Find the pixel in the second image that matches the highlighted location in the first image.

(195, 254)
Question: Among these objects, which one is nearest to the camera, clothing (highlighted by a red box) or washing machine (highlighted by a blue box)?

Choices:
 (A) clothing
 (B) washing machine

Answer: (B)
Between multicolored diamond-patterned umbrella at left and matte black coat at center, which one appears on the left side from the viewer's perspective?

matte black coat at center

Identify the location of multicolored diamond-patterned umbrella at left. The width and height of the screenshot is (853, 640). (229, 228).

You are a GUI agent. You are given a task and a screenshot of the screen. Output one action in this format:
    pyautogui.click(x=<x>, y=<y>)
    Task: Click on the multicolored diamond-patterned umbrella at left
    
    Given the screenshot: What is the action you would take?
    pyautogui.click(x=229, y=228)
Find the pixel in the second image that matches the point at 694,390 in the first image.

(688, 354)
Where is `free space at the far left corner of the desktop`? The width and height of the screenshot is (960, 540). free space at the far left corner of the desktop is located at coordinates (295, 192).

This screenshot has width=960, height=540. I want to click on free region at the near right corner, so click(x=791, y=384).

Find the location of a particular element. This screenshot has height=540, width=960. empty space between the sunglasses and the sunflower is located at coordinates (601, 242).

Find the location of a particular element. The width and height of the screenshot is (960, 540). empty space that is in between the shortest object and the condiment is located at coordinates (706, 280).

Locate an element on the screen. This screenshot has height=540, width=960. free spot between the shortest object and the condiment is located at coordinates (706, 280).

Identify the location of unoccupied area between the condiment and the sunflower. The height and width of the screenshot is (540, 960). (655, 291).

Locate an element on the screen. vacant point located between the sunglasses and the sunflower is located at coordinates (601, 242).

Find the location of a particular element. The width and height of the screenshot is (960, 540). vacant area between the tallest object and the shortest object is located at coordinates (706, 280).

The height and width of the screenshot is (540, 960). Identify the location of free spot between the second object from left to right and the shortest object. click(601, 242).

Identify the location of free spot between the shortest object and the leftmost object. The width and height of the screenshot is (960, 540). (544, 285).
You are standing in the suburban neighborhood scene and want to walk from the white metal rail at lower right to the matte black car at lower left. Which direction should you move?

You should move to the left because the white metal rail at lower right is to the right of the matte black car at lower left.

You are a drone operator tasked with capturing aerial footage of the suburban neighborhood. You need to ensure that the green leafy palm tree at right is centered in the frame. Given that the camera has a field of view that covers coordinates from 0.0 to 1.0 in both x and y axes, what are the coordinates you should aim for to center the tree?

## The problem
Format every line of the listing above as a Markdown table with the columns "Row" and "Line", numbering each row and leaving out blank lines.

## Exercise answer
| Row | Line |
|---|---|
| 1 | Find the pixel in the second image that matches the highlighted location in the first image. |
| 2 | (195, 254) |
| 3 | Question: Among these objects, which one is nearest to the camera, clothing (highlighted by a red box) or washing machine (highlighted by a blue box)? |
| 4 | Choices: |
| 5 |  (A) clothing |
| 6 |  (B) washing machine |
| 7 | Answer: (B) |
| 8 | Between multicolored diamond-patterned umbrella at left and matte black coat at center, which one appears on the left side from the viewer's perspective? |
| 9 | matte black coat at center |
| 10 | Identify the location of multicolored diamond-patterned umbrella at left. The width and height of the screenshot is (853, 640). (229, 228). |
| 11 | You are a GUI agent. You are given a task and a screenshot of the screen. Output one action in this format: |
| 12 |     pyautogui.click(x=<x>, y=<y>) |
| 13 |     Task: Click on the multicolored diamond-patterned umbrella at left |
| 14 |     Given the screenshot: What is the action you would take? |
| 15 |     pyautogui.click(x=229, y=228) |
| 16 | Find the pixel in the second image that matches the point at 694,390 in the first image. |
| 17 | (688, 354) |
| 18 | Where is `free space at the far left corner of the desktop`? The width and height of the screenshot is (960, 540). free space at the far left corner of the desktop is located at coordinates (295, 192). |
| 19 | This screenshot has width=960, height=540. I want to click on free region at the near right corner, so click(x=791, y=384). |
| 20 | Find the location of a particular element. This screenshot has height=540, width=960. empty space between the sunglasses and the sunflower is located at coordinates (601, 242). |
| 21 | Find the location of a particular element. The width and height of the screenshot is (960, 540). empty space that is in between the shortest object and the condiment is located at coordinates (706, 280). |
| 22 | Locate an element on the screen. This screenshot has height=540, width=960. free spot between the shortest object and the condiment is located at coordinates (706, 280). |
| 23 | Identify the location of unoccupied area between the condiment and the sunflower. The height and width of the screenshot is (540, 960). (655, 291). |
| 24 | Locate an element on the screen. vacant point located between the sunglasses and the sunflower is located at coordinates (601, 242). |
| 25 | Find the location of a particular element. The width and height of the screenshot is (960, 540). vacant area between the tallest object and the shortest object is located at coordinates (706, 280). |
| 26 | The height and width of the screenshot is (540, 960). Identify the location of free spot between the second object from left to right and the shortest object. click(601, 242). |
| 27 | Identify the location of free spot between the shortest object and the leftmost object. The width and height of the screenshot is (960, 540). (544, 285). |
| 28 | You are standing in the suburban neighborhood scene and want to walk from the white metal rail at lower right to the matte black car at lower left. Which direction should you move? |
| 29 | You should move to the left because the white metal rail at lower right is to the right of the matte black car at lower left. |
| 30 | You are a drone operator tasked with capturing aerial footage of the suburban neighborhood. You need to ensure that the green leafy palm tree at right is centered in the frame. Given that the camera has a field of view that covers coordinates from 0.0 to 1.0 in both x and y axes, what are the coordinates you should aim for to center the tree? |